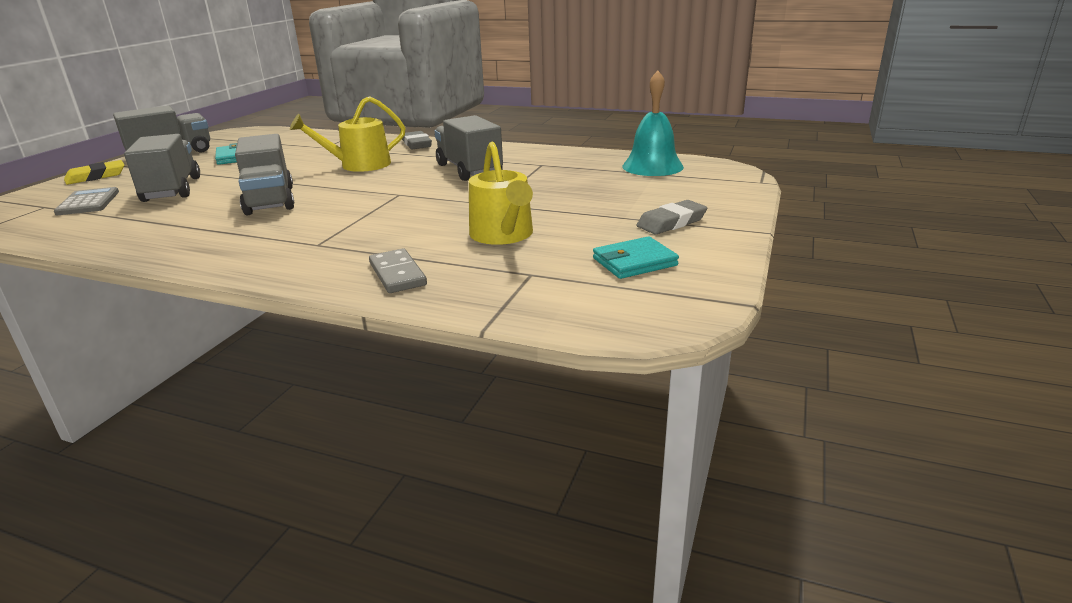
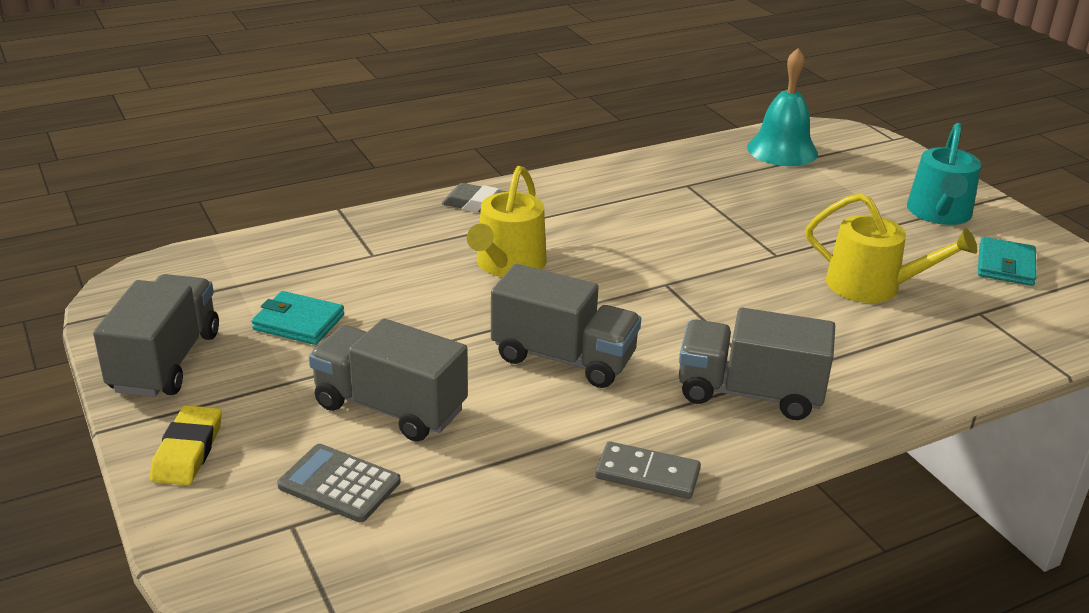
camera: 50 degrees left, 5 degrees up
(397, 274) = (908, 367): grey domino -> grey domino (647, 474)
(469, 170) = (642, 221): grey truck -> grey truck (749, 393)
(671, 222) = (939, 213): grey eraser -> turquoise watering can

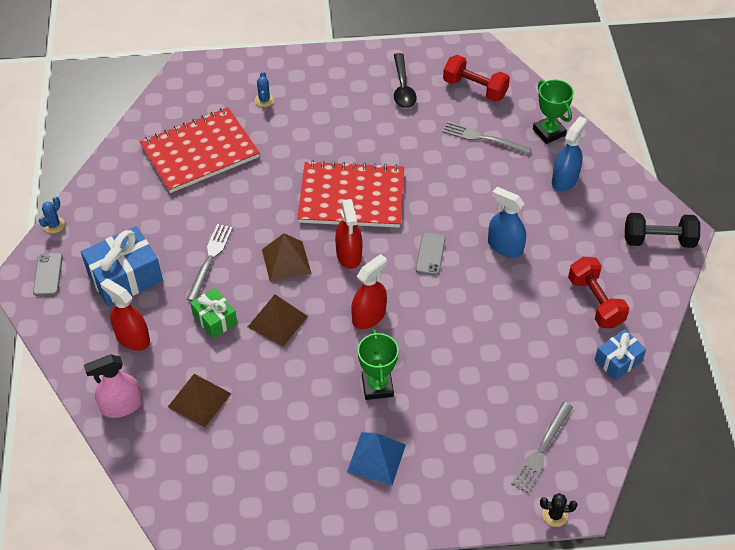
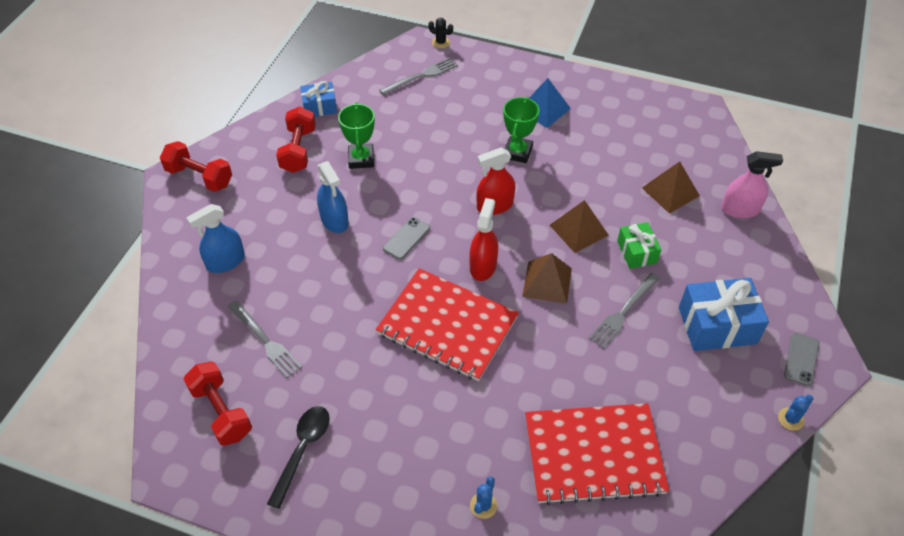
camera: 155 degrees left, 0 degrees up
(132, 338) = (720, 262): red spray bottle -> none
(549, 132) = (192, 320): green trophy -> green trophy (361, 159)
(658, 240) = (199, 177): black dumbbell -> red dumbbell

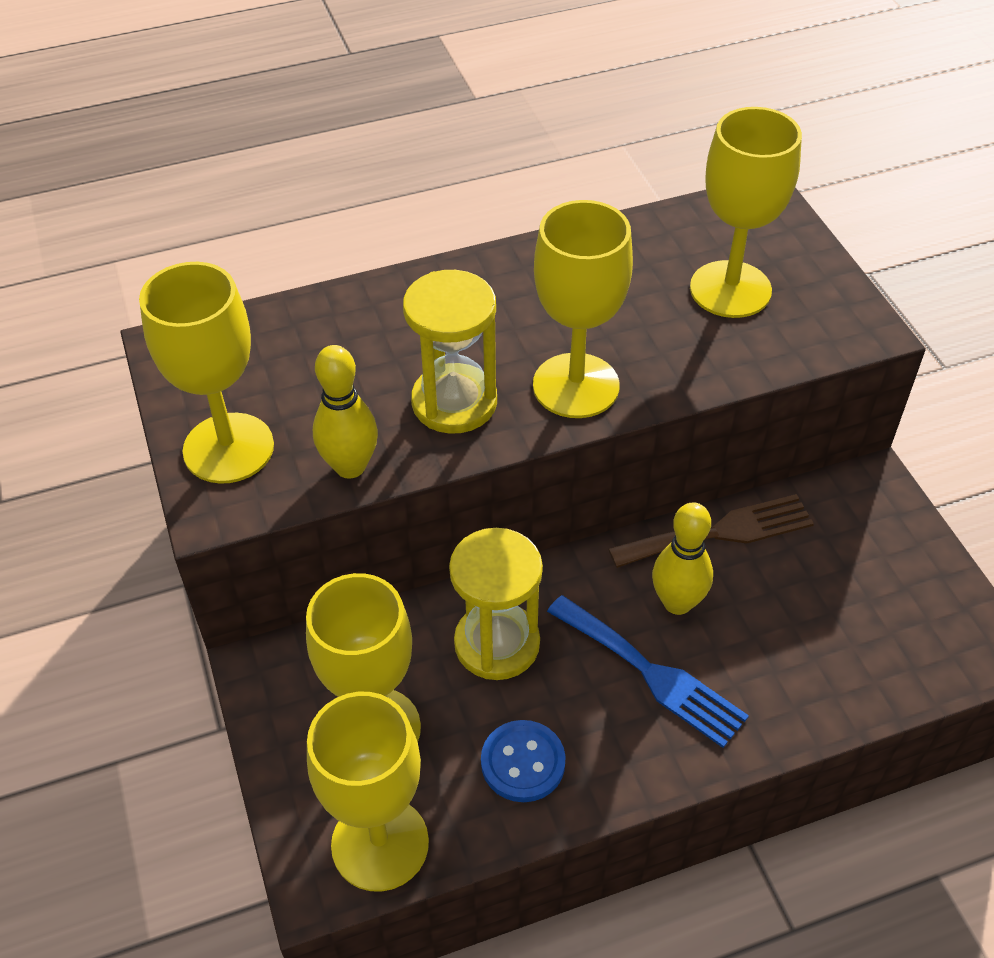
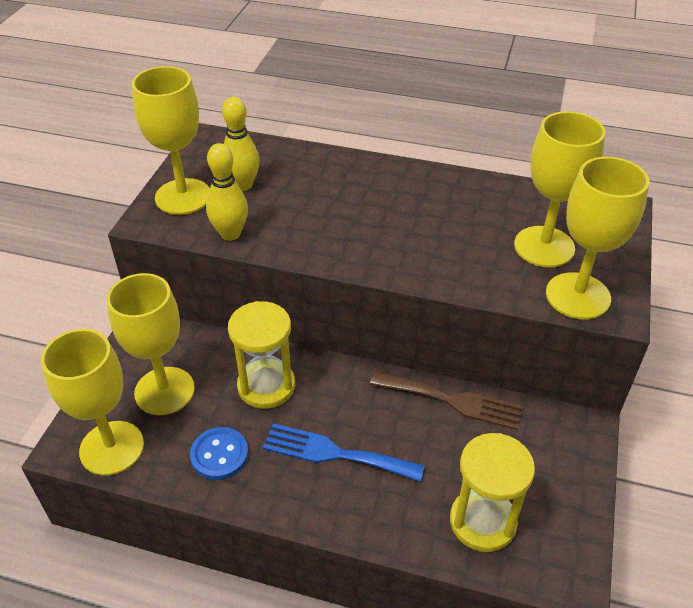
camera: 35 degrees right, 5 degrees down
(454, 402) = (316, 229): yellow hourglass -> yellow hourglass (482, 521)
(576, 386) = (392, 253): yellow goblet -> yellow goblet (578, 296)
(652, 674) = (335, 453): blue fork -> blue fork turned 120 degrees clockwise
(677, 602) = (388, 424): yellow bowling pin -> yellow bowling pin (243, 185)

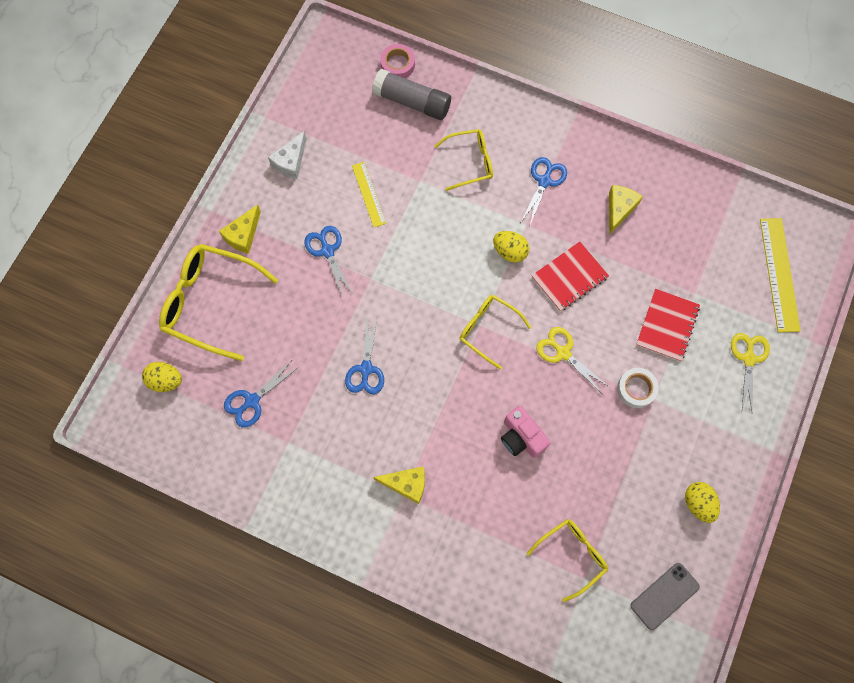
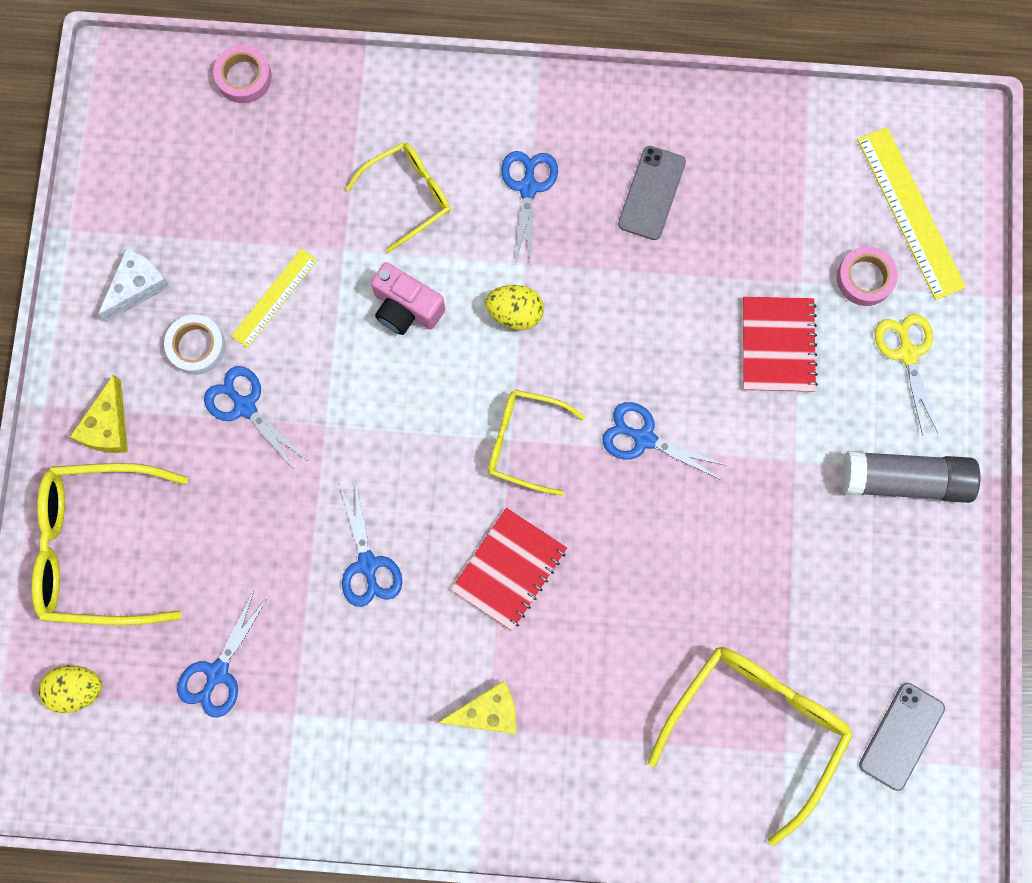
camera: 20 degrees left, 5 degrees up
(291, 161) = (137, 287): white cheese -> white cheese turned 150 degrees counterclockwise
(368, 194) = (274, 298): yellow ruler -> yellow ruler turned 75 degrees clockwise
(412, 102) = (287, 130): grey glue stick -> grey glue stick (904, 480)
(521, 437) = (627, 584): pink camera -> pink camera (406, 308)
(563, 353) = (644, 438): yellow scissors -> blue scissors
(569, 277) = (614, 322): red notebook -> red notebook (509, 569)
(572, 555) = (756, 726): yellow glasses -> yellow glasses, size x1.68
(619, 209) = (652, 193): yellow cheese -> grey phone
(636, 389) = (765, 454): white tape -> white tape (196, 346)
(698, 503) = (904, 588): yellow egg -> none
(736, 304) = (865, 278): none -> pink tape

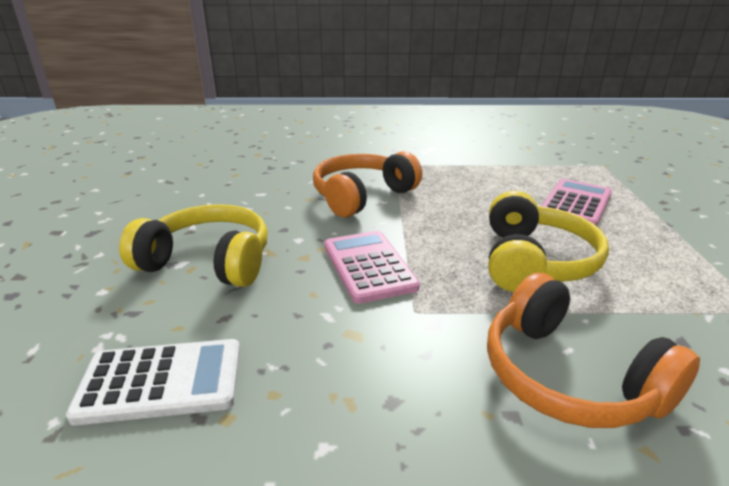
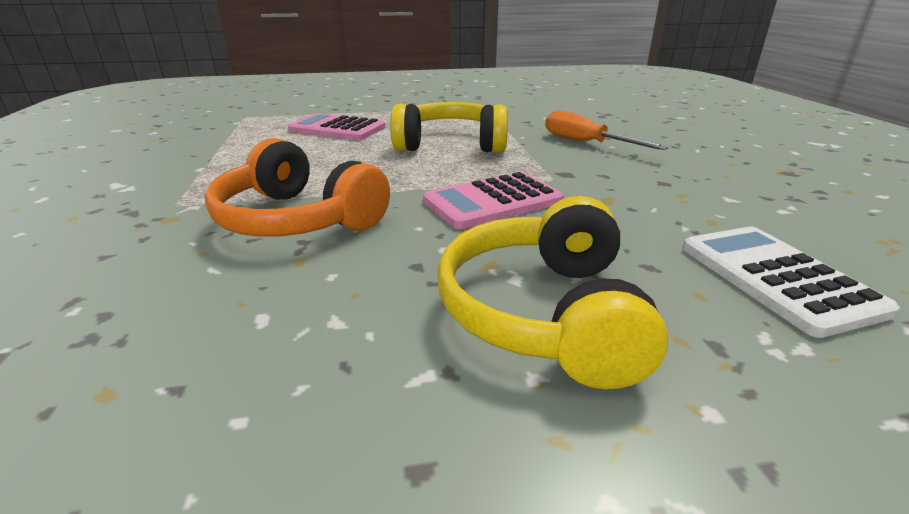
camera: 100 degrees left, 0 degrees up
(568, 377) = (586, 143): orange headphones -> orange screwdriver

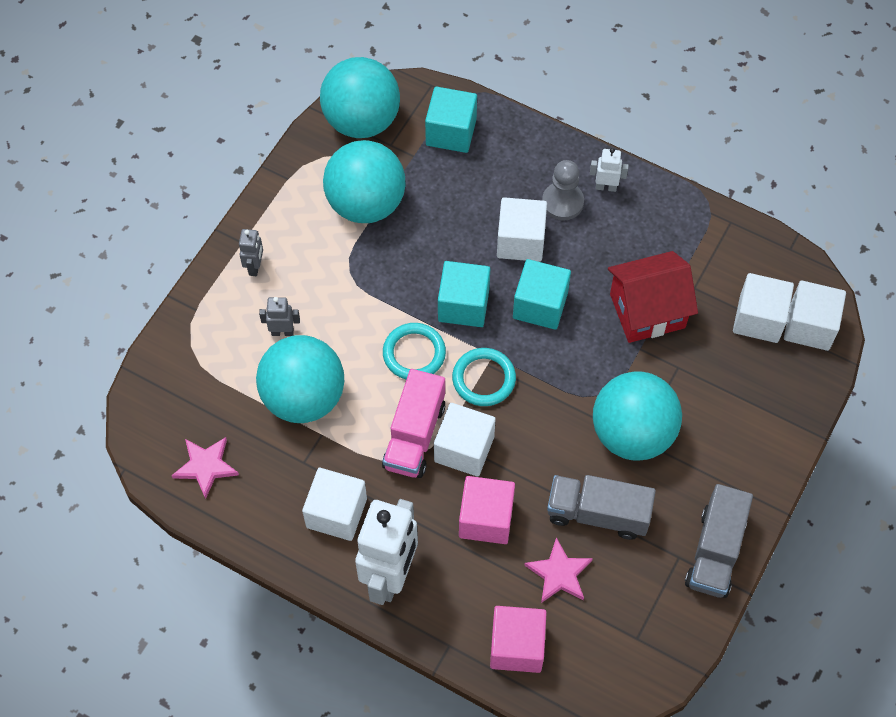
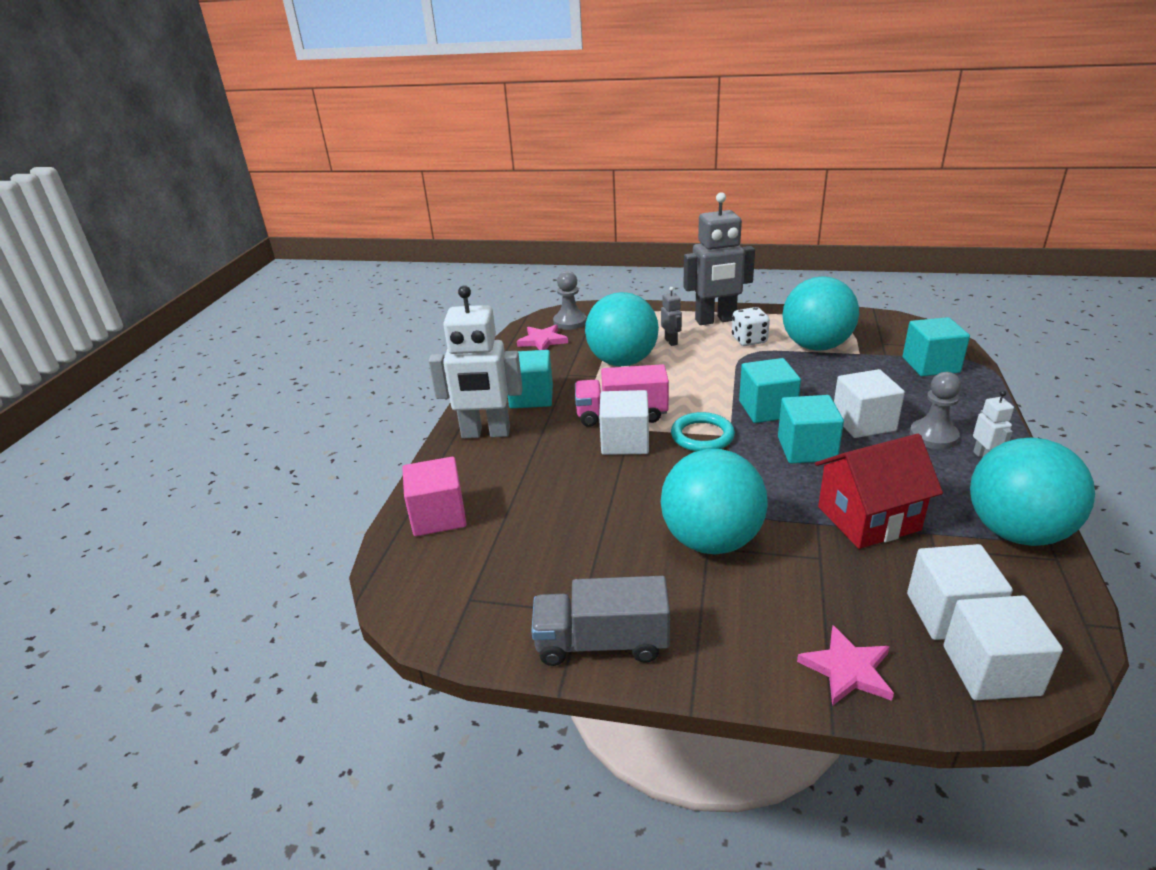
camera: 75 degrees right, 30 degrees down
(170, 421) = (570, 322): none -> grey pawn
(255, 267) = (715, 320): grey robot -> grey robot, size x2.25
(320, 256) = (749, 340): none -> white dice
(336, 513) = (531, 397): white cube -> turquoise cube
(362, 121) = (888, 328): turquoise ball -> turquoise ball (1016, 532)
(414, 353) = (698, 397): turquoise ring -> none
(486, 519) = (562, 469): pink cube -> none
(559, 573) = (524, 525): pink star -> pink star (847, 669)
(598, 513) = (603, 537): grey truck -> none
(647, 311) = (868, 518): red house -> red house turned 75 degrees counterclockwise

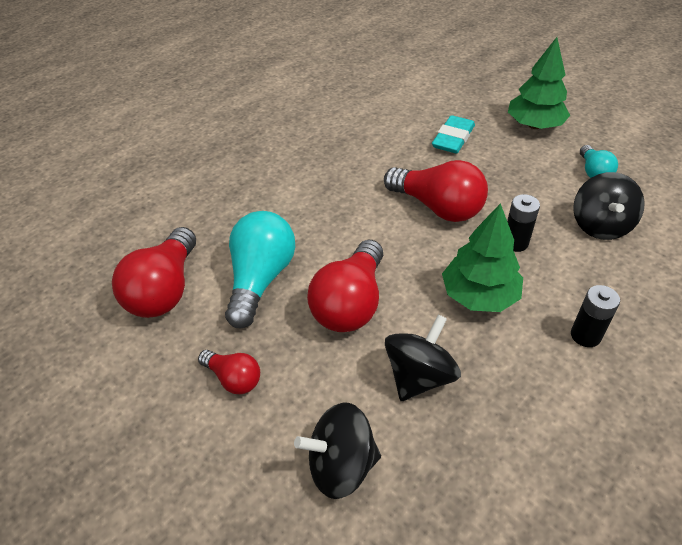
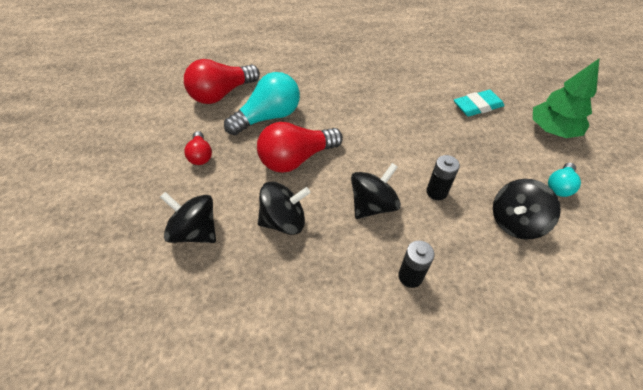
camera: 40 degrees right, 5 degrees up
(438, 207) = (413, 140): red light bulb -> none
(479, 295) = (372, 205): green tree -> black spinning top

Description of the task: Take the line that contains "(559, 573) = (524, 525): pink" and every line after it down to the last line of the entries above, and output them exactly, with nothing else and no pictures.

Result:
(559, 573) = (524, 525): pink star -> pink star (847, 669)
(598, 513) = (603, 537): grey truck -> none
(647, 311) = (868, 518): red house -> red house turned 75 degrees counterclockwise

camera: 40 degrees right, 5 degrees up
(438, 207) = (413, 140): red light bulb -> none
(479, 295) = (372, 205): green tree -> black spinning top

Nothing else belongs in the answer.